Instructions for the task —
In full and exactly, please return the records, but keep out the pictures.

Top of Information

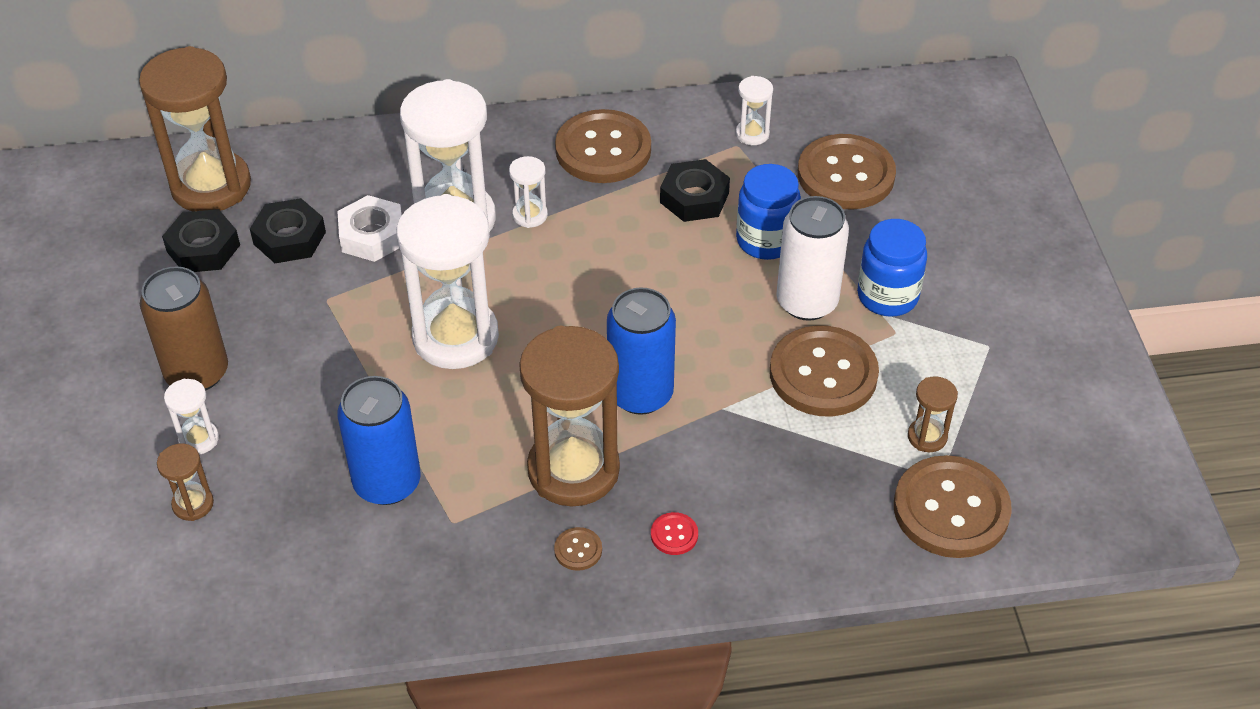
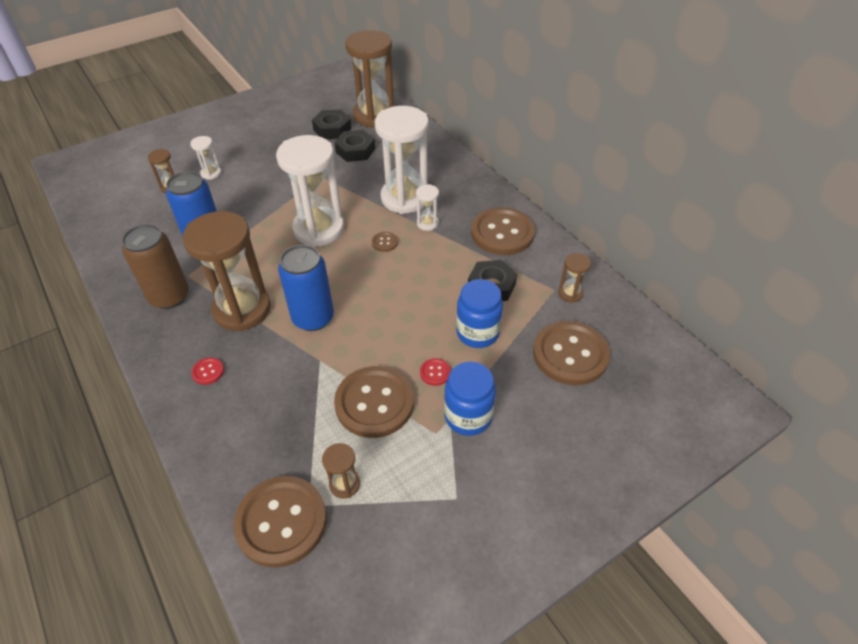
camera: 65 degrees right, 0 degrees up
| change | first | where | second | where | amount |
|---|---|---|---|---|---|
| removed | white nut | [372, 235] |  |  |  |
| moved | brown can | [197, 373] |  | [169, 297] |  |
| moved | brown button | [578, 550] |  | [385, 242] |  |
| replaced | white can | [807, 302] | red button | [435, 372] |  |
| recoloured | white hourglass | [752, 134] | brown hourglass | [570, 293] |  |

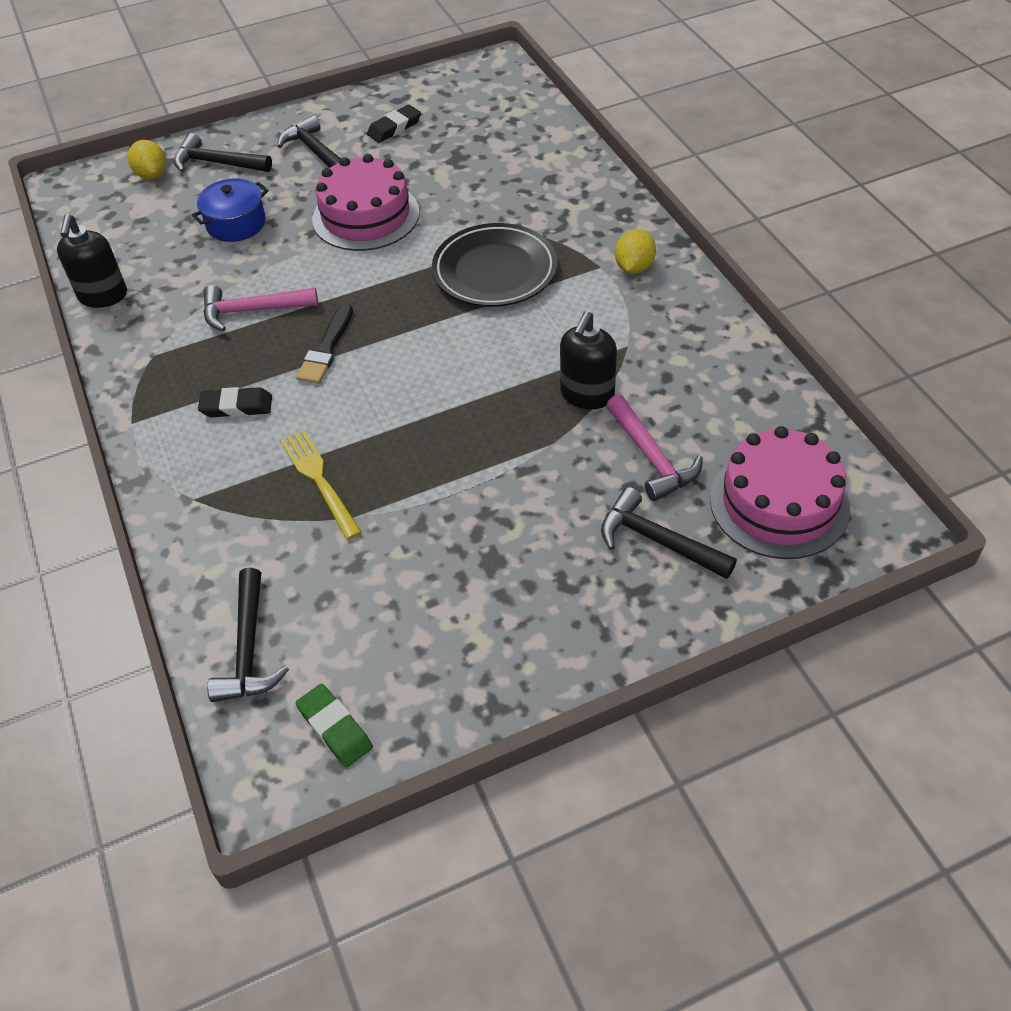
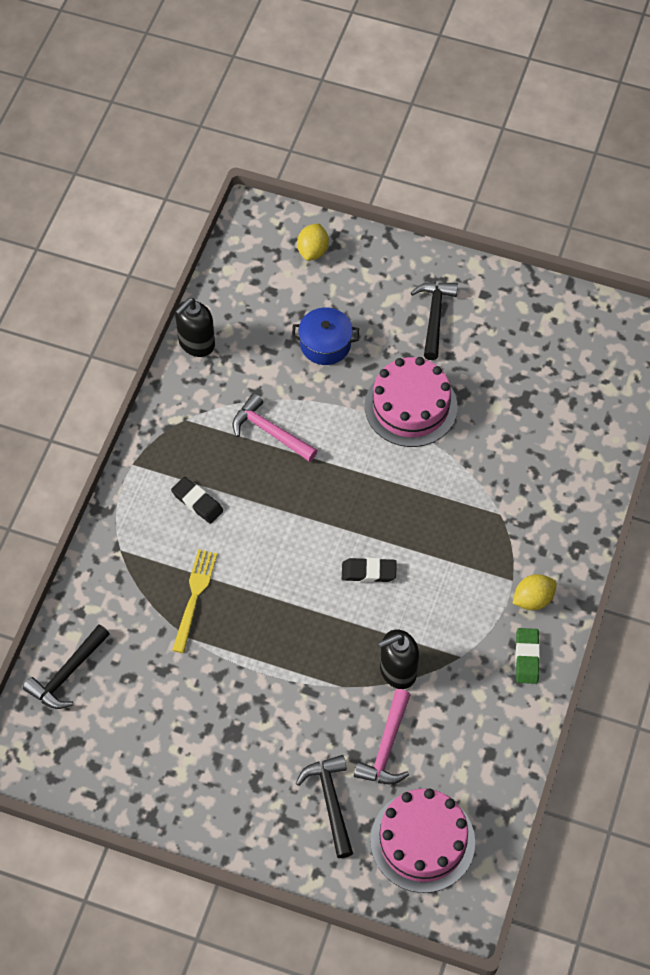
camera: 40 degrees right, 10 degrees up
| change | first | where | second | where | amount |
|---|---|---|---|---|---|
| removed | black hammer | [217, 163] |  |  |  |
| removed | black brush | [326, 349] |  |  |  |
| removed | black plate | [495, 271] |  |  |  |
| moved | green eraser | [335, 728] |  | [527, 657] |  |
| moved | black eraser | [394, 128] |  | [368, 572] |  |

Bottom of Information

Output —
camera: 65 degrees right, 0 degrees up
| change | first | where | second | where | amount |
|---|---|---|---|---|---|
| removed | white nut | [372, 235] |  |  |  |
| moved | brown can | [197, 373] |  | [169, 297] |  |
| moved | brown button | [578, 550] |  | [385, 242] |  |
| replaced | white can | [807, 302] | red button | [435, 372] |  |
| recoloured | white hourglass | [752, 134] | brown hourglass | [570, 293] |  |

camera: 40 degrees right, 10 degrees up
| change | first | where | second | where | amount |
|---|---|---|---|---|---|
| removed | black hammer | [217, 163] |  |  |  |
| removed | black brush | [326, 349] |  |  |  |
| removed | black plate | [495, 271] |  |  |  |
| moved | green eraser | [335, 728] |  | [527, 657] |  |
| moved | black eraser | [394, 128] |  | [368, 572] |  |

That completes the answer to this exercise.